What this task involves: Please copy out the rows below, starting with the line containing "VSK: 11:18 -> 10:45" and ending with the line containing "Quinn: 3:01 -> 3:02", both included. Leave the pictures out of your copy.

** begin Working data **

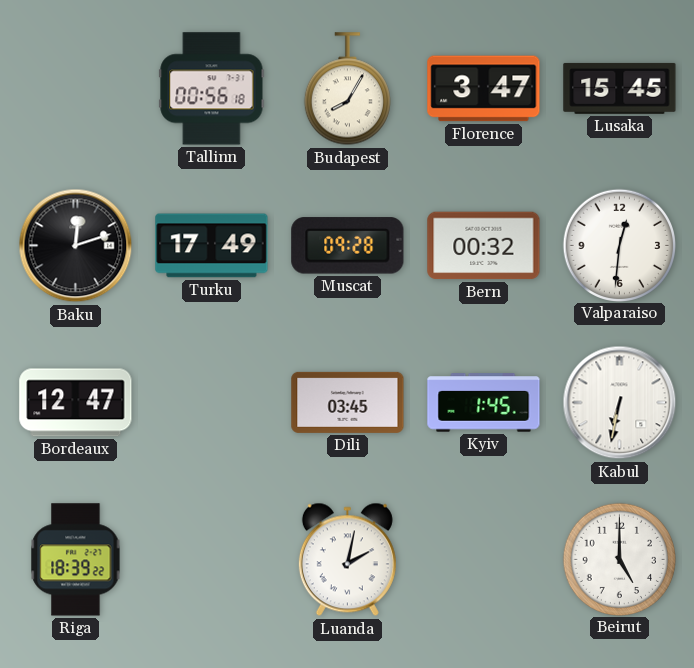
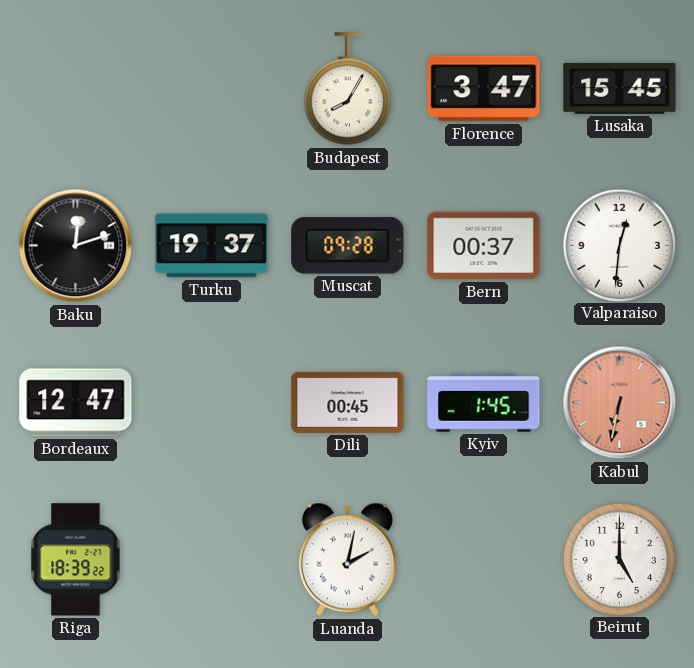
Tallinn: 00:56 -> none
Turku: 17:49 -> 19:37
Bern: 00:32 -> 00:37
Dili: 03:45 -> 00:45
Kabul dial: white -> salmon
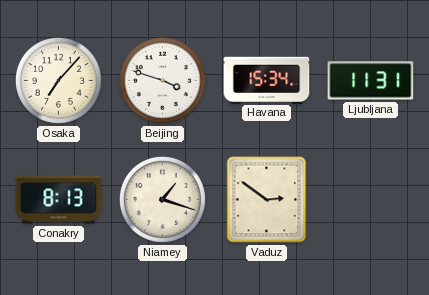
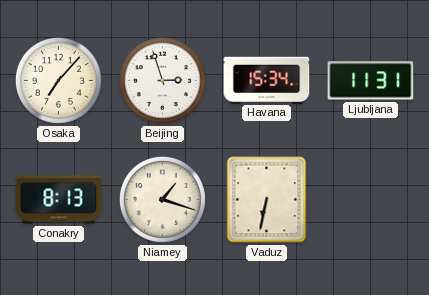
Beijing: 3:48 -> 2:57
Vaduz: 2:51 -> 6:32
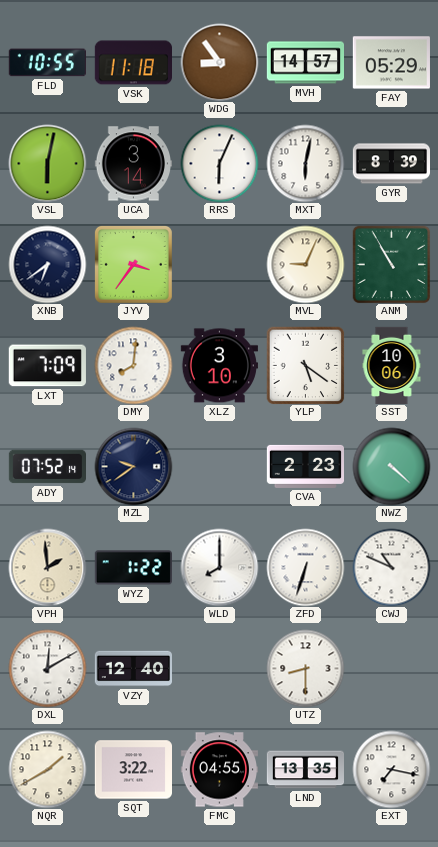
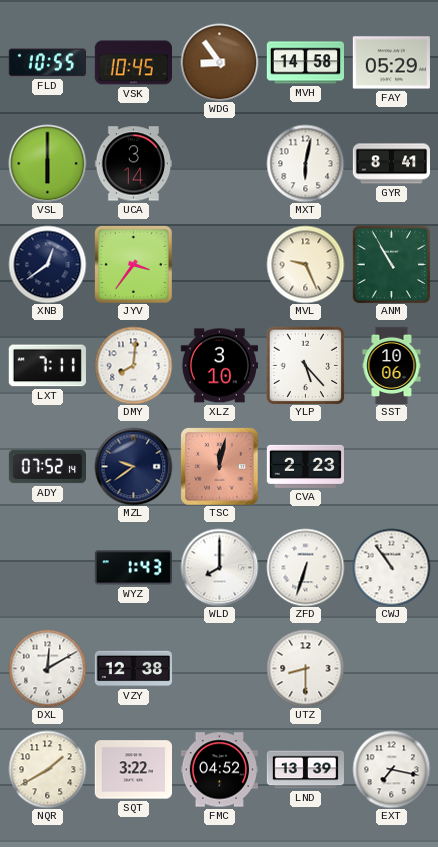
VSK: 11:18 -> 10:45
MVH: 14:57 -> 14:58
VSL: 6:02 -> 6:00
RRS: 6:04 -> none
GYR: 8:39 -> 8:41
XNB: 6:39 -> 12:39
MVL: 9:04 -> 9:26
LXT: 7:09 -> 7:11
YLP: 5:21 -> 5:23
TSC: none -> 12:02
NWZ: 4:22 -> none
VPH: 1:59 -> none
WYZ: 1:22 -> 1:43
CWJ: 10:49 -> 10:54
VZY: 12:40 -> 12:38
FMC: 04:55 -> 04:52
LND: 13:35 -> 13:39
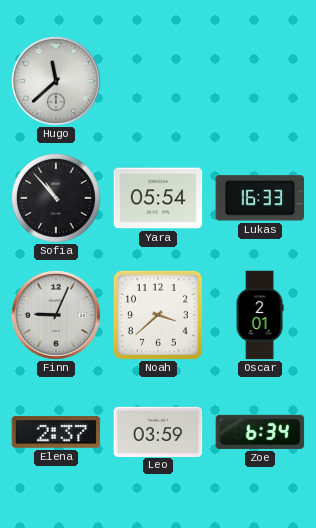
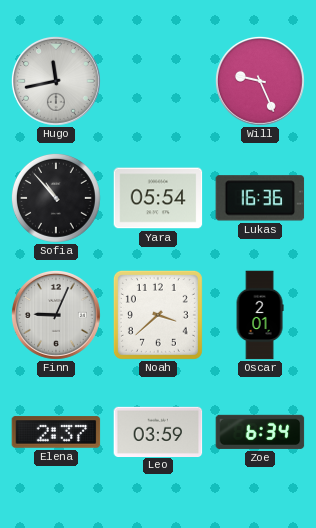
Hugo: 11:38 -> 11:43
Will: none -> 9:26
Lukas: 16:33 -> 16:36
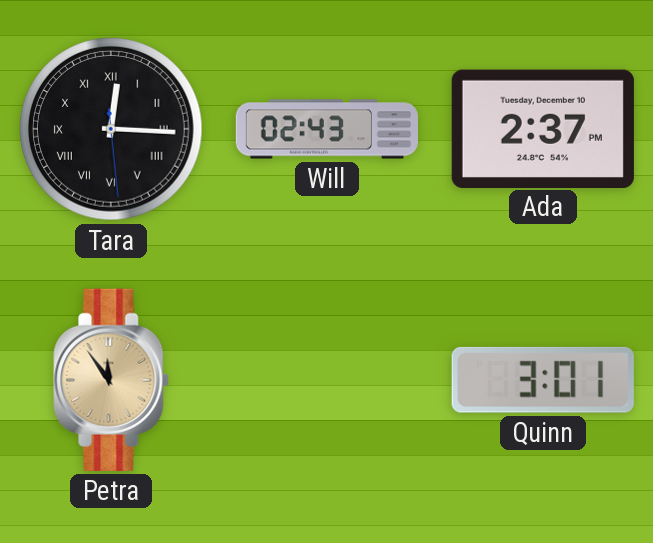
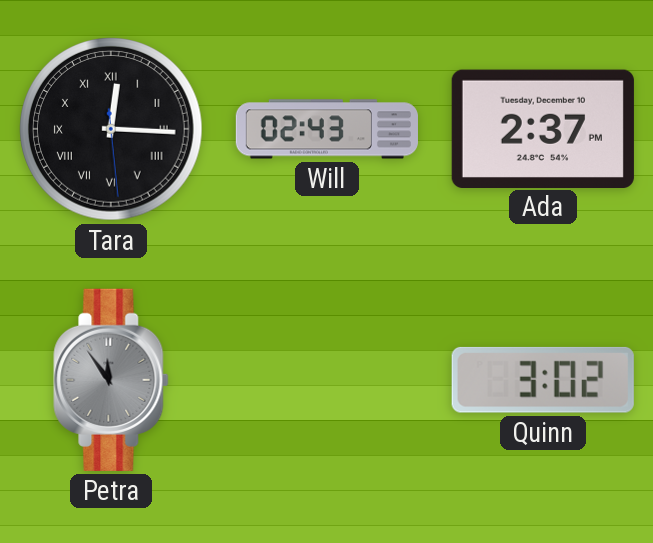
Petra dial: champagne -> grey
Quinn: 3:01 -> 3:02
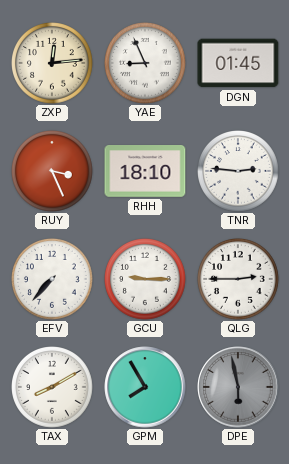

** end Working data **
** begin Working data **

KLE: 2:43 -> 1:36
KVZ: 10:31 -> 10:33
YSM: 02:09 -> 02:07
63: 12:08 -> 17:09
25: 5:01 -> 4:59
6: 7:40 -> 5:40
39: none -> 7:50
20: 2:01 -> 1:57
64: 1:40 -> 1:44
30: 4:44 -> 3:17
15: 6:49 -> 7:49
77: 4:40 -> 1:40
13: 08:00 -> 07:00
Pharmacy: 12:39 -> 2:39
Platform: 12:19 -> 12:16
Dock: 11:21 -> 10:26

** end Working data **

Task output:
VSK: 11:18 -> 10:45
MVH: 14:57 -> 14:58
VSL: 6:02 -> 6:00
RRS: 6:04 -> none
GYR: 8:39 -> 8:41
XNB: 6:39 -> 12:39
MVL: 9:04 -> 9:26
LXT: 7:09 -> 7:11
YLP: 5:21 -> 5:23
TSC: none -> 12:02
NWZ: 4:22 -> none
VPH: 1:59 -> none
WYZ: 1:22 -> 1:43
CWJ: 10:49 -> 10:54
VZY: 12:40 -> 12:38
FMC: 04:55 -> 04:52
LND: 13:35 -> 13:39
Hugo: 11:38 -> 11:43
Will: none -> 9:26
Lukas: 16:33 -> 16:36
Petra dial: champagne -> grey
Quinn: 3:01 -> 3:02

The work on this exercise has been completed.